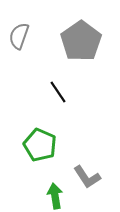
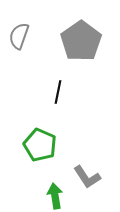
black line: rotated 45 degrees clockwise
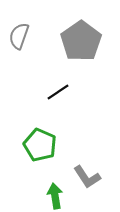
black line: rotated 45 degrees clockwise
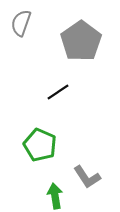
gray semicircle: moved 2 px right, 13 px up
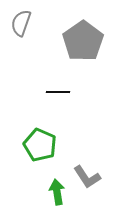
gray pentagon: moved 2 px right
black line: rotated 35 degrees clockwise
green arrow: moved 2 px right, 4 px up
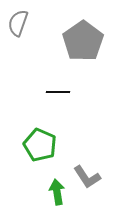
gray semicircle: moved 3 px left
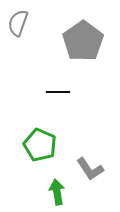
gray L-shape: moved 3 px right, 8 px up
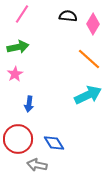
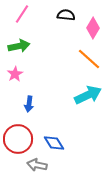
black semicircle: moved 2 px left, 1 px up
pink diamond: moved 4 px down
green arrow: moved 1 px right, 1 px up
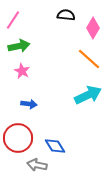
pink line: moved 9 px left, 6 px down
pink star: moved 7 px right, 3 px up; rotated 14 degrees counterclockwise
blue arrow: rotated 91 degrees counterclockwise
red circle: moved 1 px up
blue diamond: moved 1 px right, 3 px down
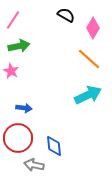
black semicircle: rotated 24 degrees clockwise
pink star: moved 11 px left
blue arrow: moved 5 px left, 4 px down
blue diamond: moved 1 px left; rotated 25 degrees clockwise
gray arrow: moved 3 px left
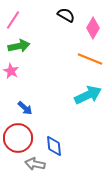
orange line: moved 1 px right; rotated 20 degrees counterclockwise
blue arrow: moved 1 px right; rotated 35 degrees clockwise
gray arrow: moved 1 px right, 1 px up
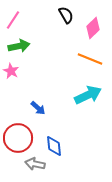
black semicircle: rotated 30 degrees clockwise
pink diamond: rotated 15 degrees clockwise
blue arrow: moved 13 px right
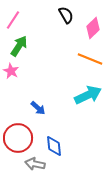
green arrow: rotated 45 degrees counterclockwise
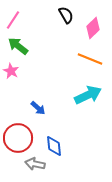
green arrow: moved 1 px left; rotated 85 degrees counterclockwise
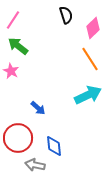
black semicircle: rotated 12 degrees clockwise
orange line: rotated 35 degrees clockwise
gray arrow: moved 1 px down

------------------------------

● **Written instruction**:
Rewrite all the rows above with "blue arrow" changed to "teal arrow" and nothing else altered. Leave out the picture lines.

● **Expected output**:
black line: rotated 45 degrees clockwise
black line: rotated 45 degrees clockwise
gray semicircle: moved 2 px right, 13 px up
gray pentagon: moved 2 px right
black line: rotated 35 degrees clockwise
green arrow: moved 2 px right, 4 px up
gray semicircle: moved 3 px left
gray L-shape: moved 3 px right, 8 px up
black semicircle: moved 2 px left, 1 px up
pink diamond: moved 4 px down
green arrow: moved 1 px right, 1 px up
pink line: moved 9 px left, 6 px down
pink star: moved 7 px right, 3 px up; rotated 14 degrees counterclockwise
teal arrow: rotated 91 degrees counterclockwise
red circle: moved 1 px up
blue diamond: moved 1 px right, 3 px down
black semicircle: rotated 24 degrees clockwise
pink star: moved 11 px left
teal arrow: moved 5 px left, 4 px down
blue diamond: moved 1 px left; rotated 25 degrees clockwise
gray arrow: moved 3 px left
orange line: moved 1 px right; rotated 20 degrees counterclockwise
teal arrow: moved 1 px right; rotated 35 degrees clockwise
gray arrow: moved 1 px right, 1 px up
black semicircle: rotated 30 degrees clockwise
pink diamond: rotated 15 degrees clockwise
teal arrow: moved 13 px right
green arrow: rotated 45 degrees counterclockwise
green arrow: moved 1 px left; rotated 85 degrees counterclockwise
black semicircle: rotated 12 degrees clockwise
orange line: rotated 35 degrees clockwise
gray arrow: moved 1 px down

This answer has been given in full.